THE DATA >>

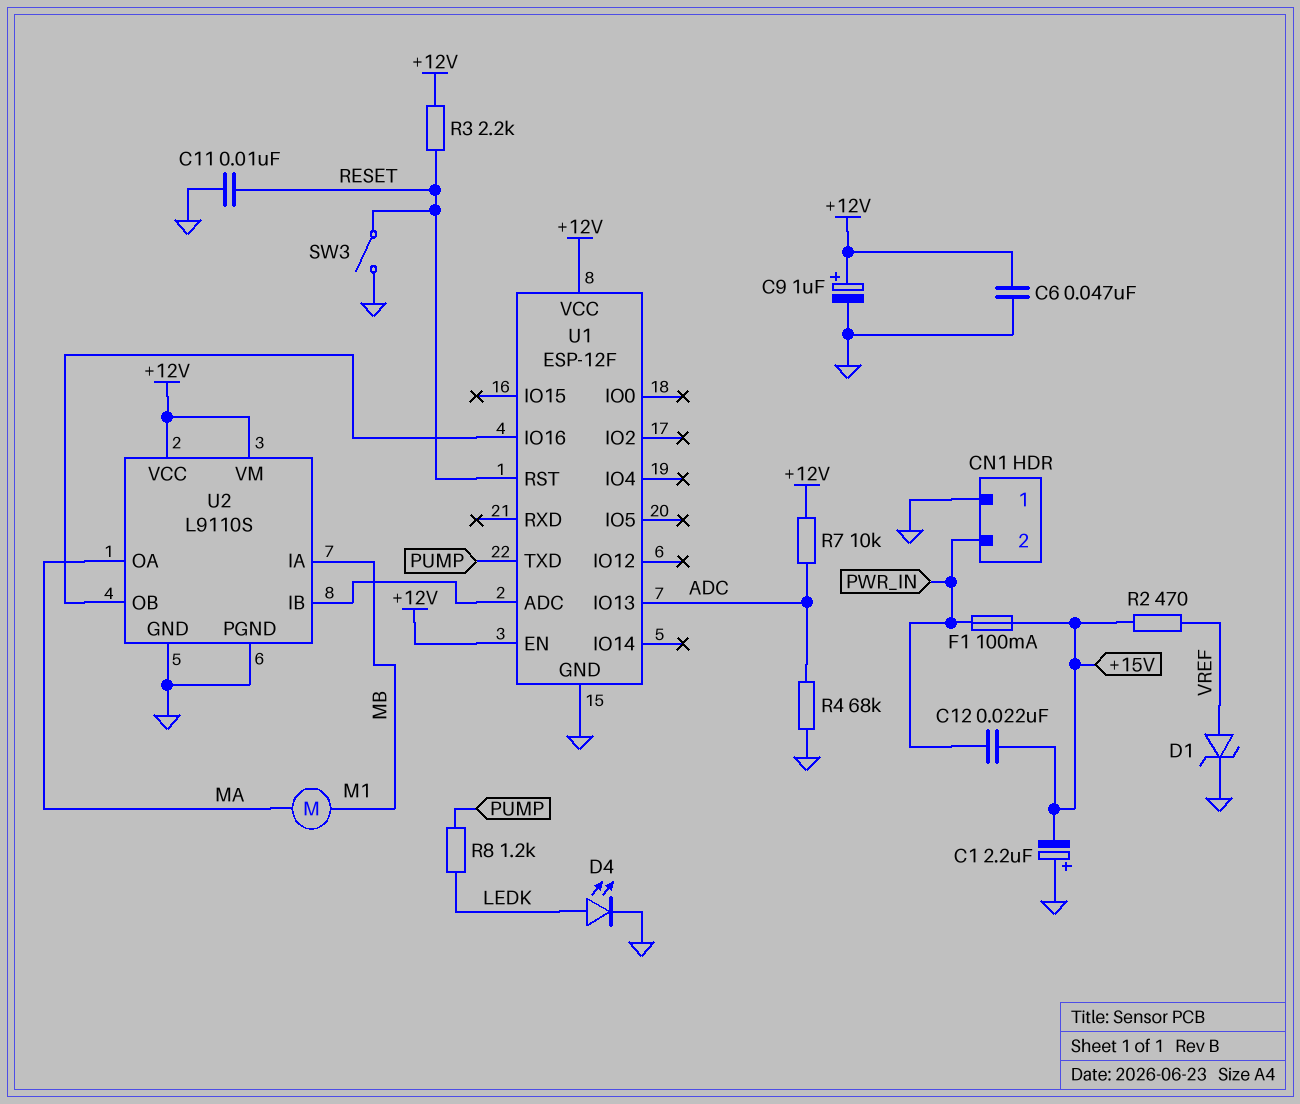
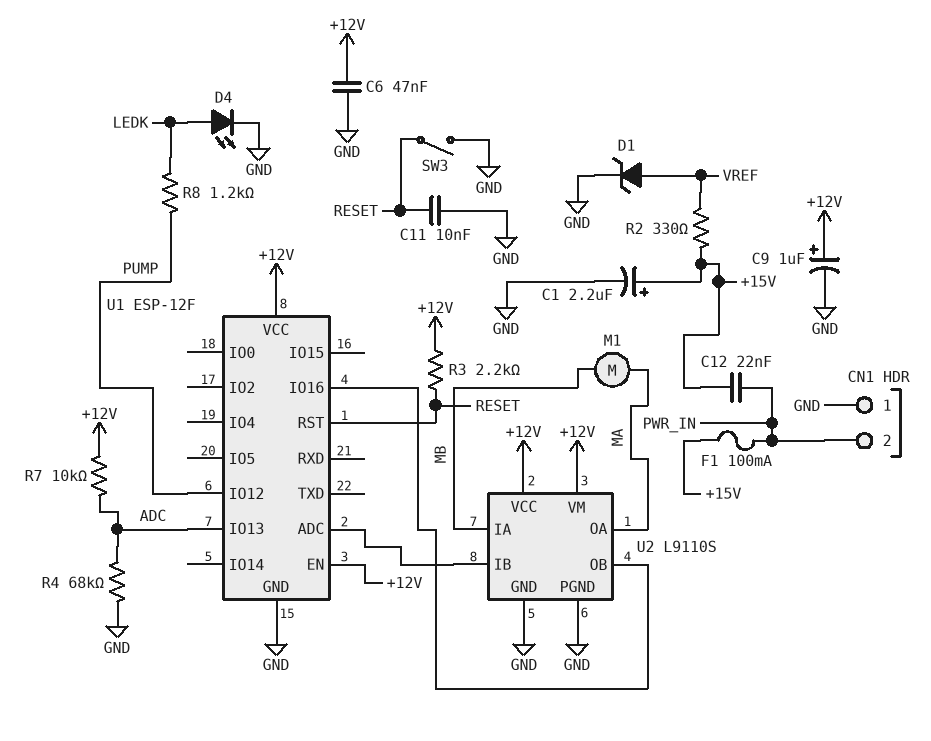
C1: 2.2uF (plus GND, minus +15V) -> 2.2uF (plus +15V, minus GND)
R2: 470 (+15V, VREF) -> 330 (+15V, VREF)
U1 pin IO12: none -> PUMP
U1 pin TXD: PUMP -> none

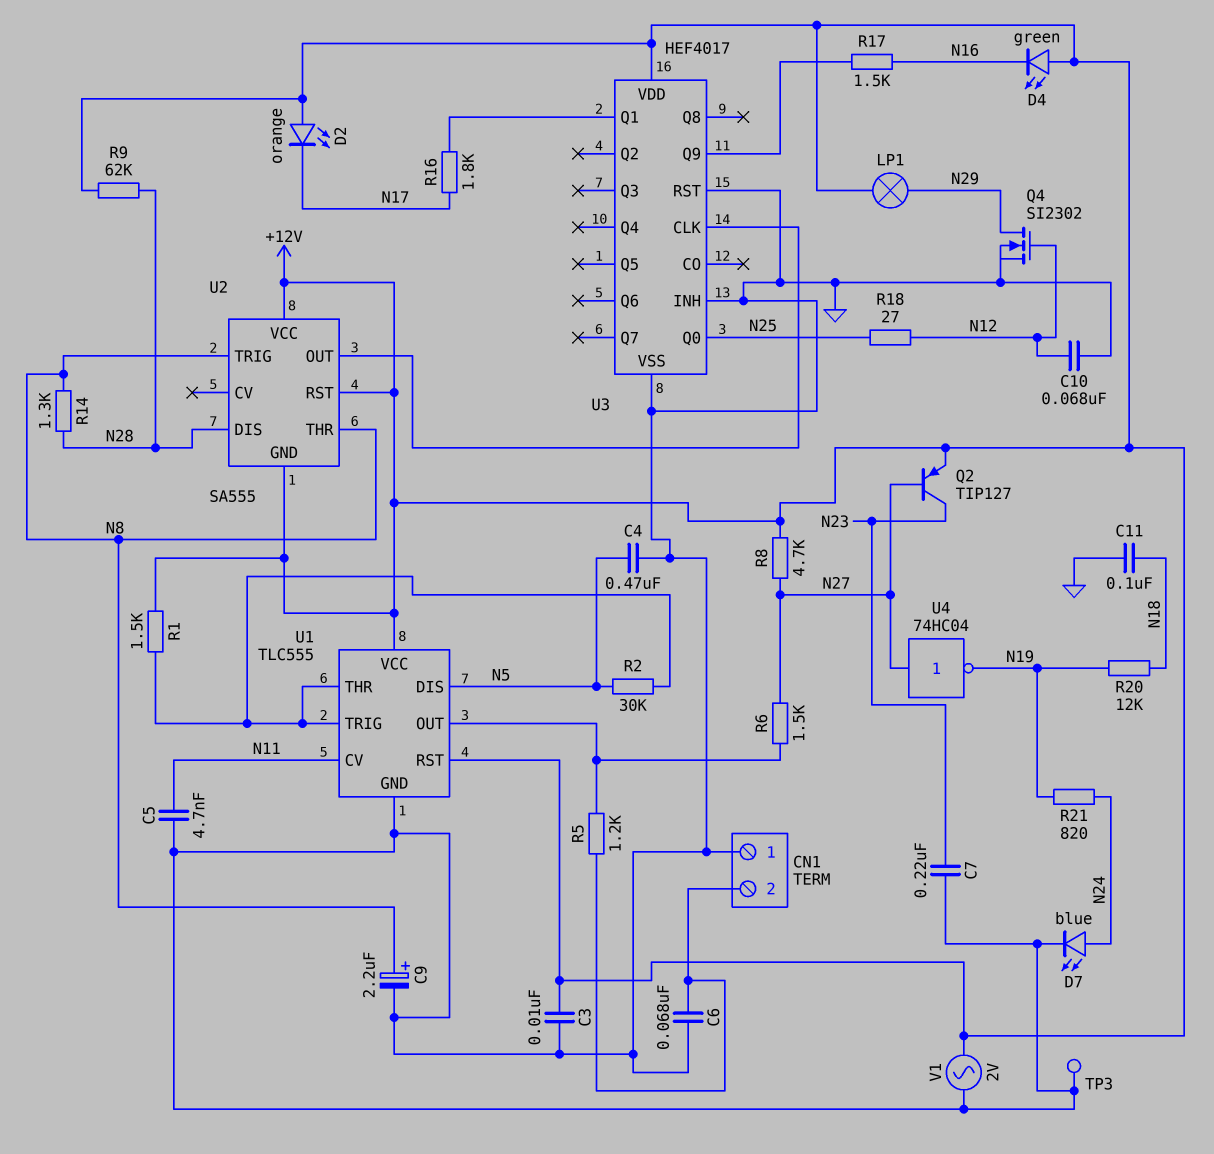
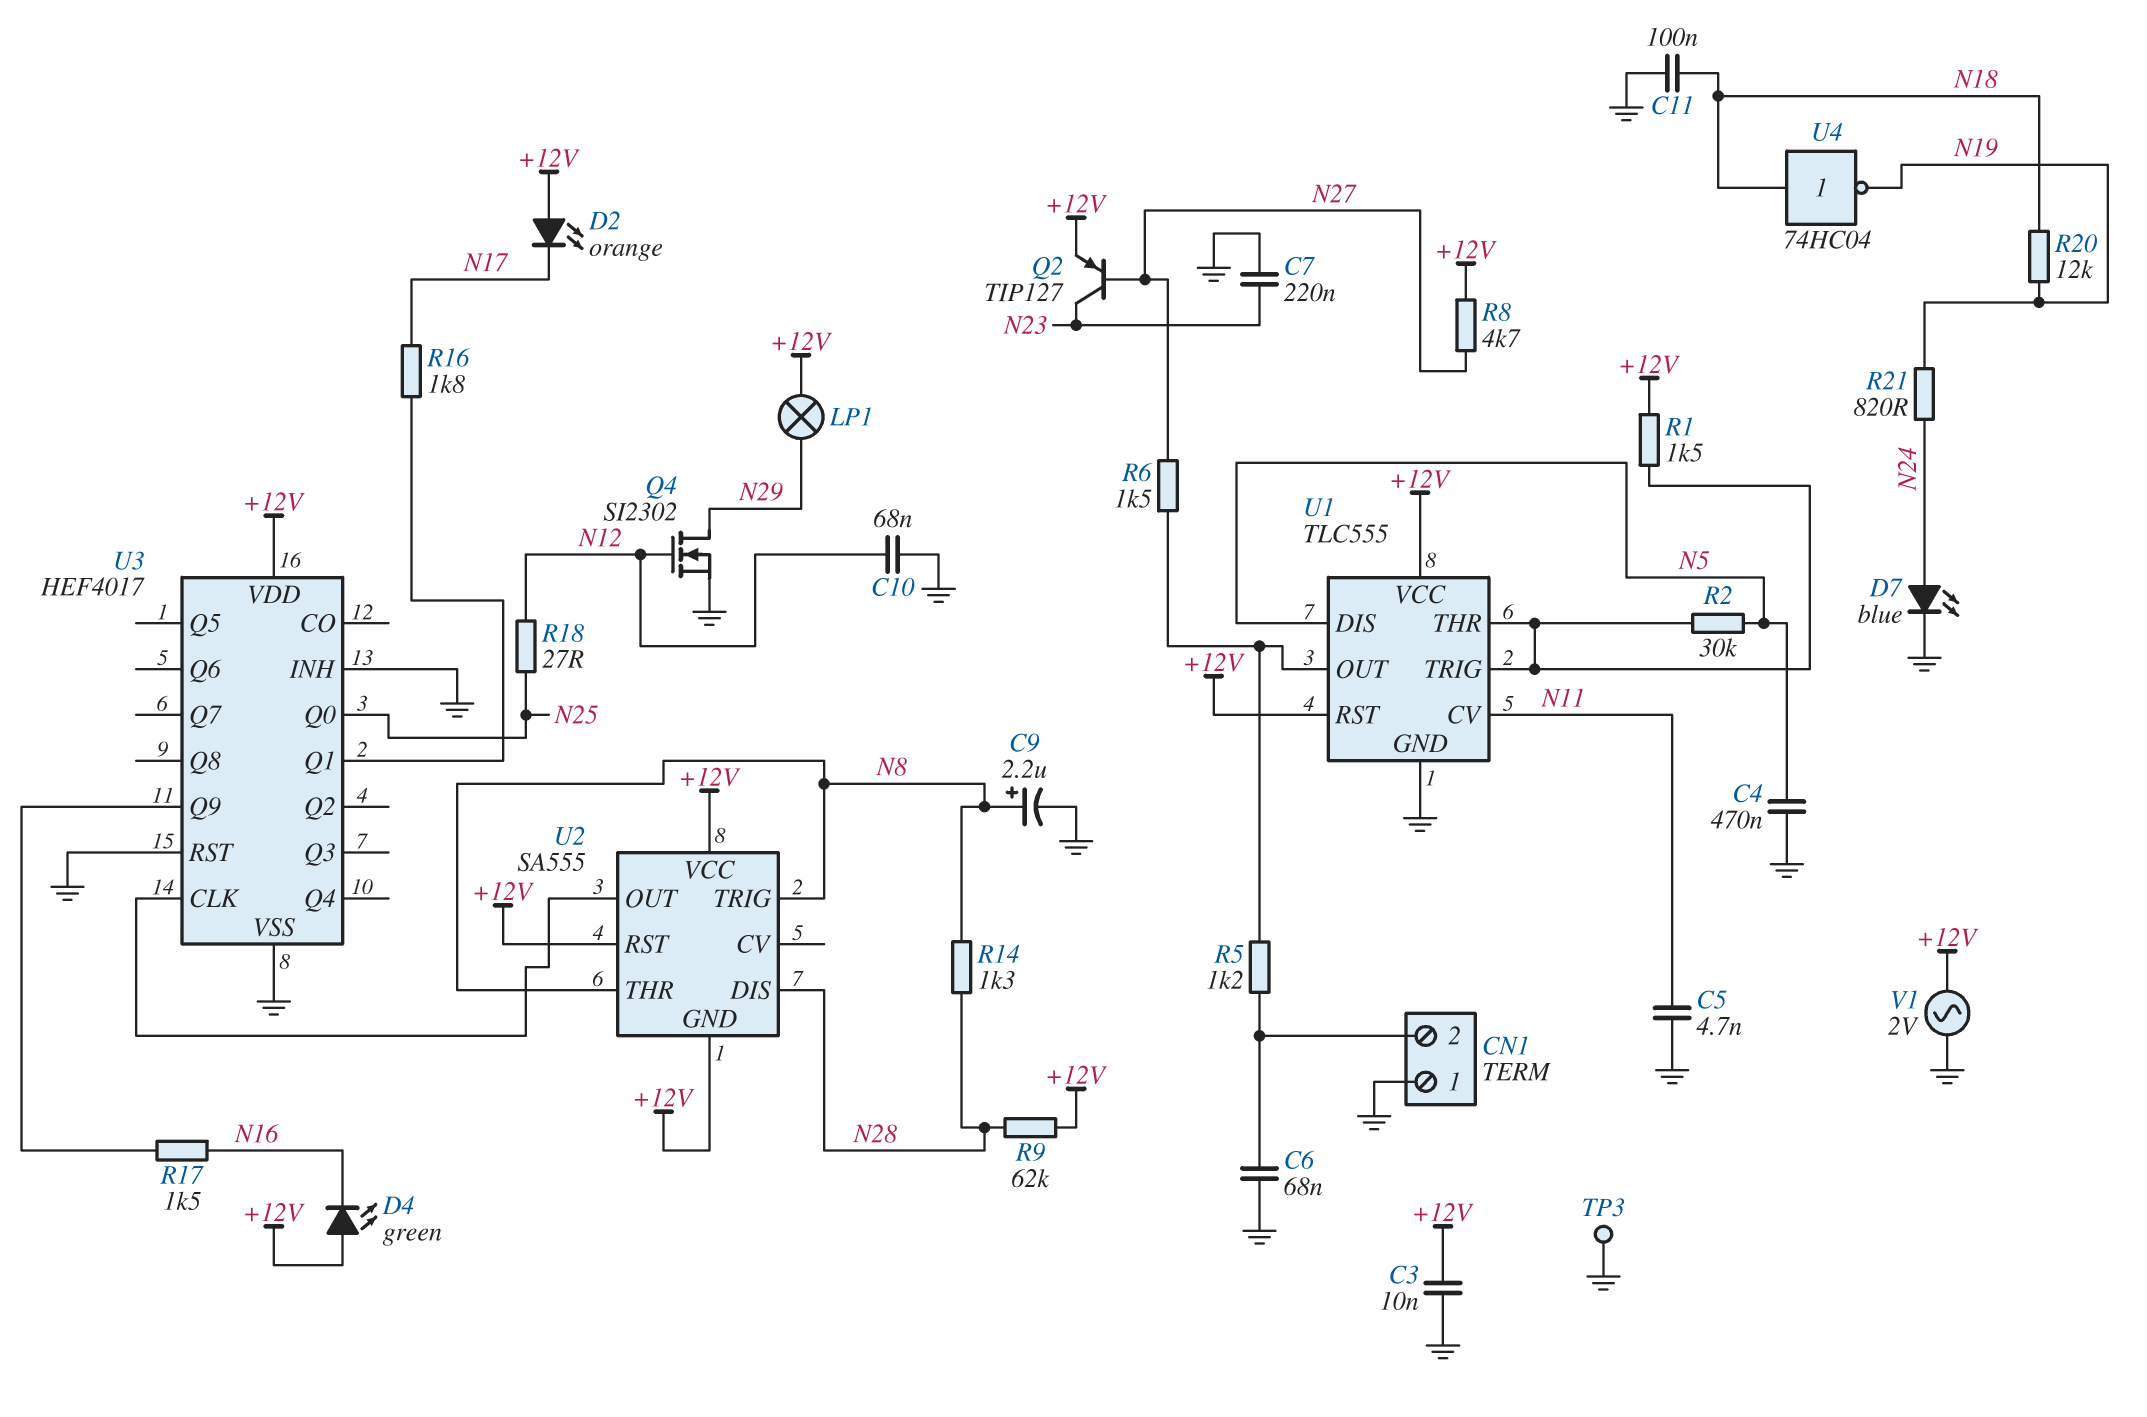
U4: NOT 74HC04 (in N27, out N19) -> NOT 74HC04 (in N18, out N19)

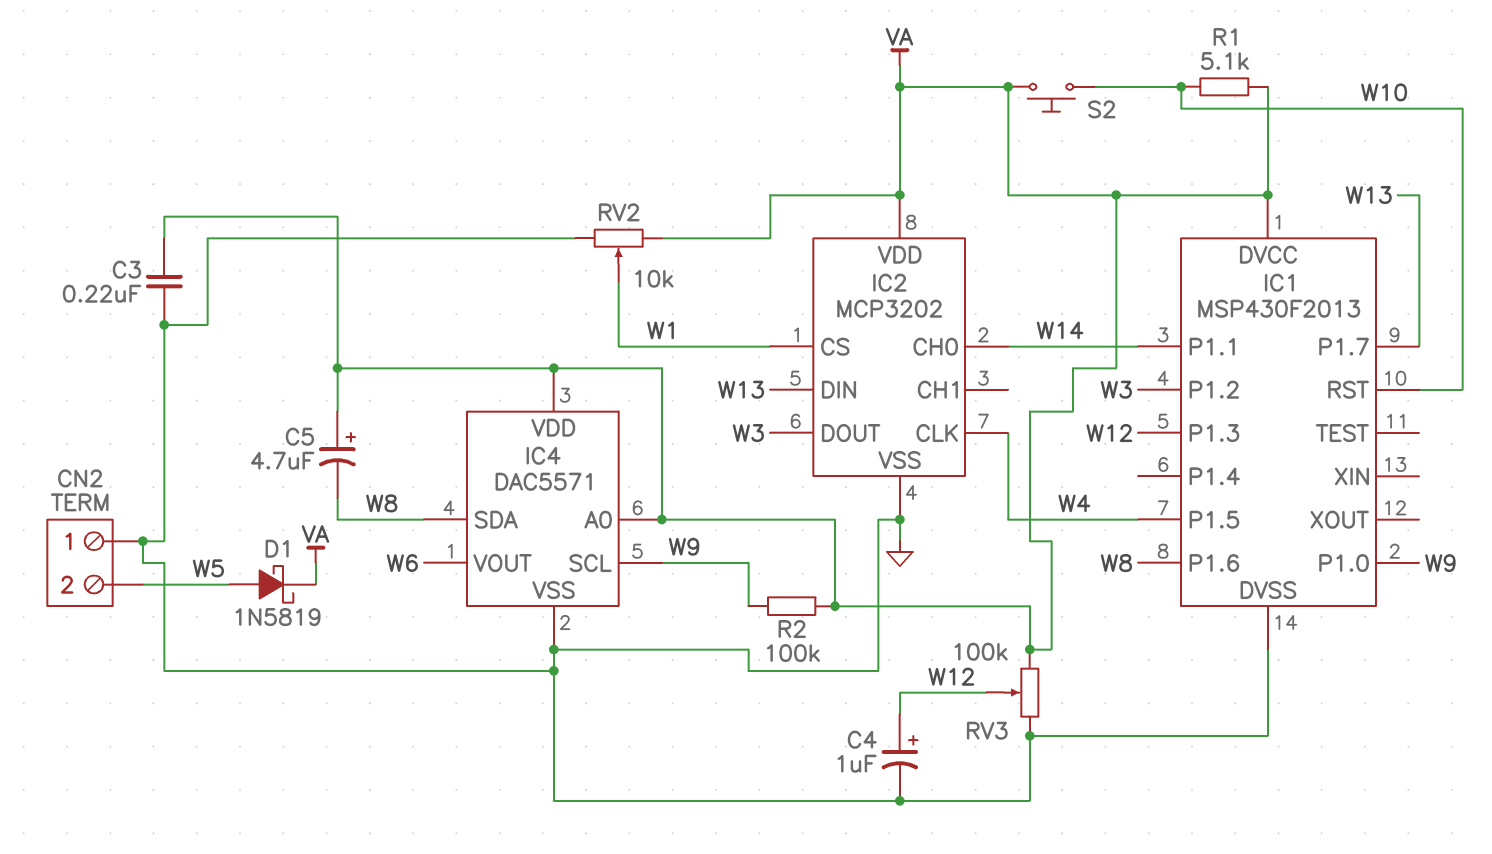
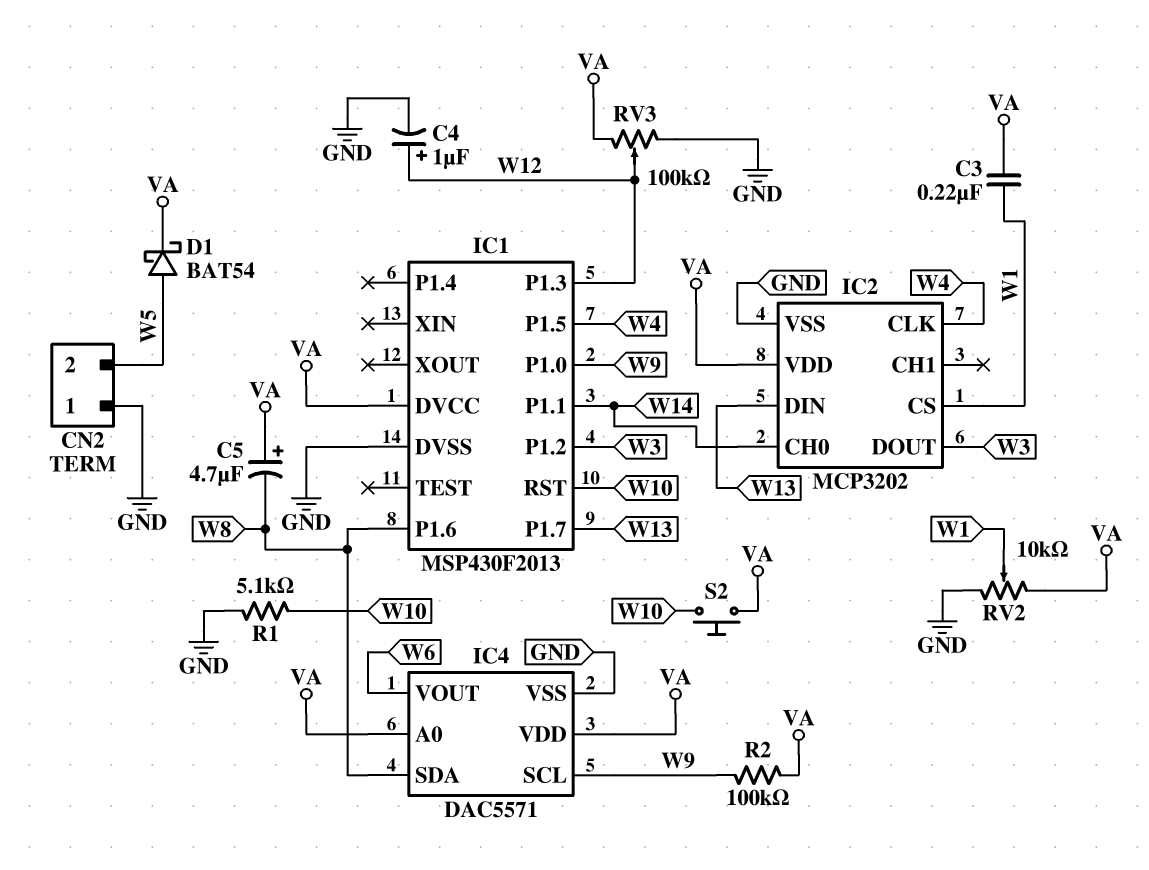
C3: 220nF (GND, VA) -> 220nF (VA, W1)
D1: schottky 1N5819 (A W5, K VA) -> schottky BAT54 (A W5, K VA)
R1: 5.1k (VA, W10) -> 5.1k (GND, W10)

WORK REQUEST >> Could you write out every record exactly, leaving the pictures out?

ANSWER SECTION >>
C1: 2.2uF (plus GND, minus +15V) -> 2.2uF (plus +15V, minus GND)
R2: 470 (+15V, VREF) -> 330 (+15V, VREF)
U1 pin IO12: none -> PUMP
U1 pin TXD: PUMP -> none

U4: NOT 74HC04 (in N27, out N19) -> NOT 74HC04 (in N18, out N19)

C3: 220nF (GND, VA) -> 220nF (VA, W1)
D1: schottky 1N5819 (A W5, K VA) -> schottky BAT54 (A W5, K VA)
R1: 5.1k (VA, W10) -> 5.1k (GND, W10)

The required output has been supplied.